- [PROBLEM REQUIREMENTS] Scan the listing for the word "notebook" and report every line that contains it.

- [MATERIAL PROVIDED]
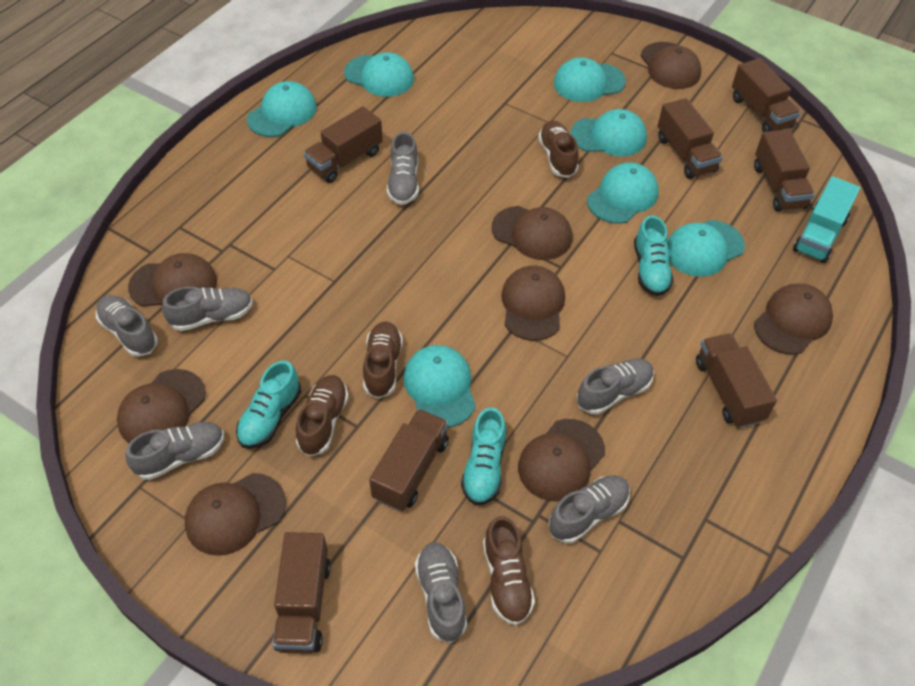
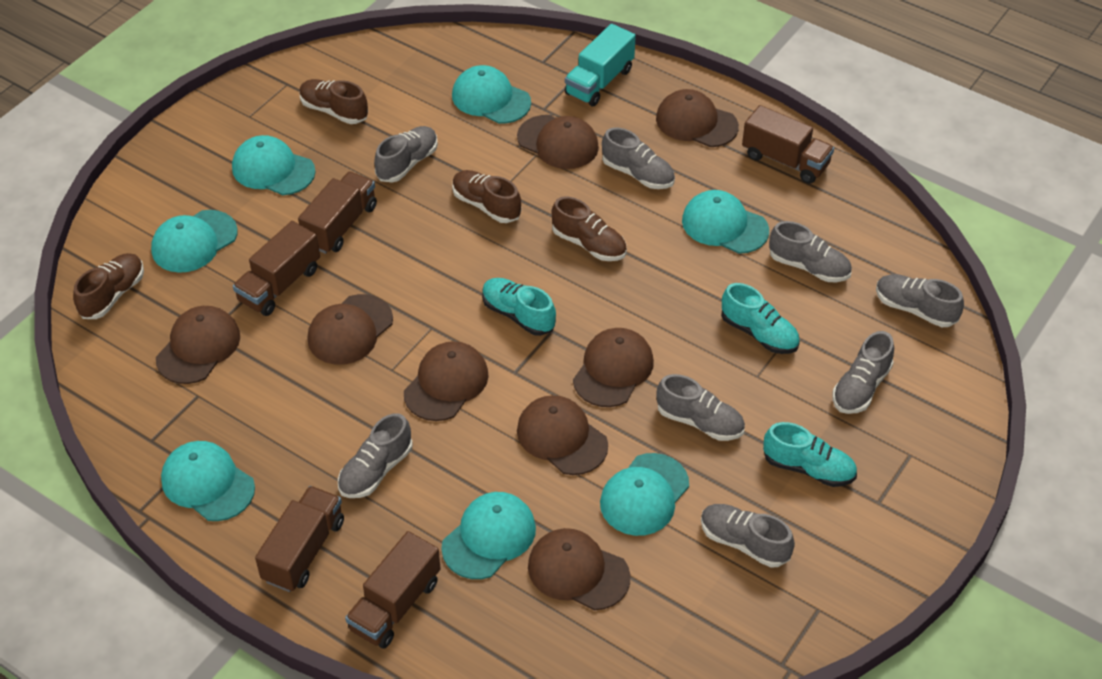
brown truck: 7 -> 5
grey shoe: 7 -> 8

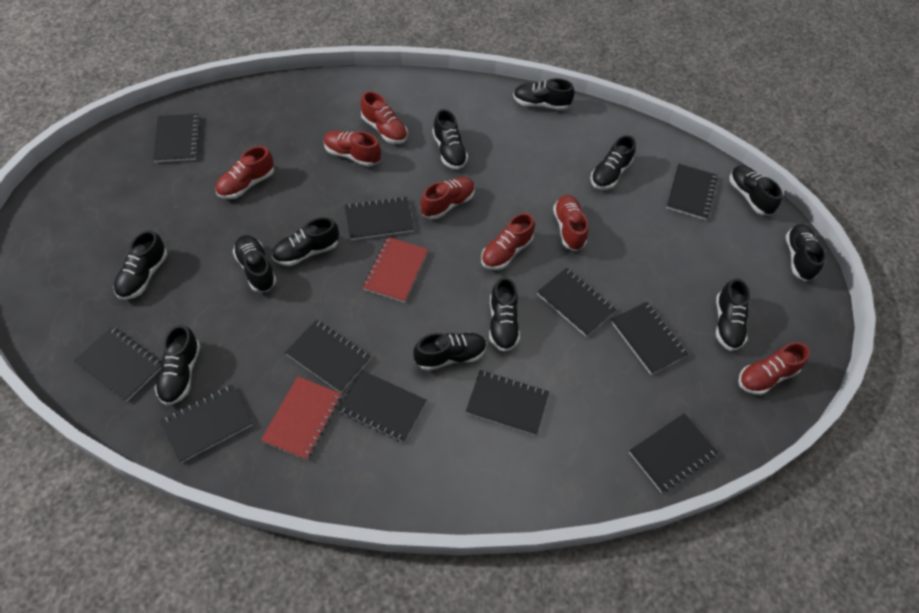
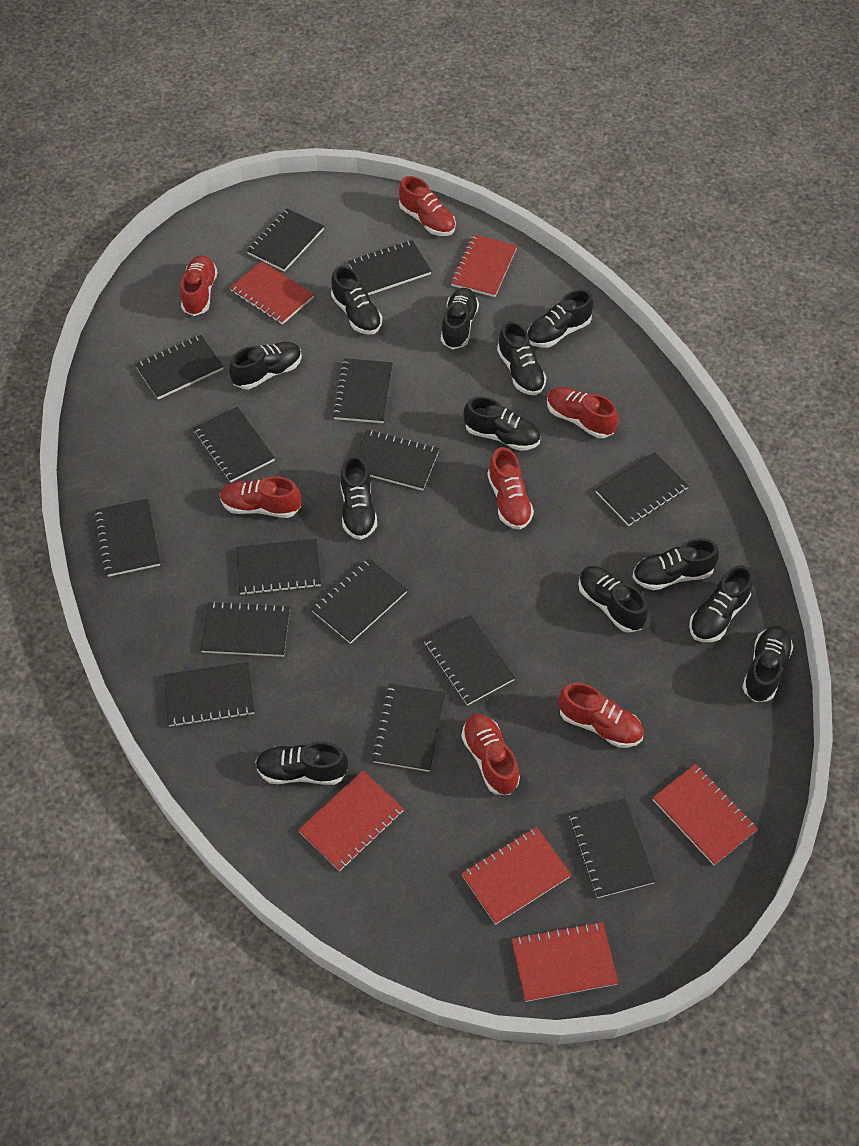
black notebook: 11 -> 15
red notebook: 2 -> 6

- [OUTPUT BELOW]
black notebook: 11 -> 15
red notebook: 2 -> 6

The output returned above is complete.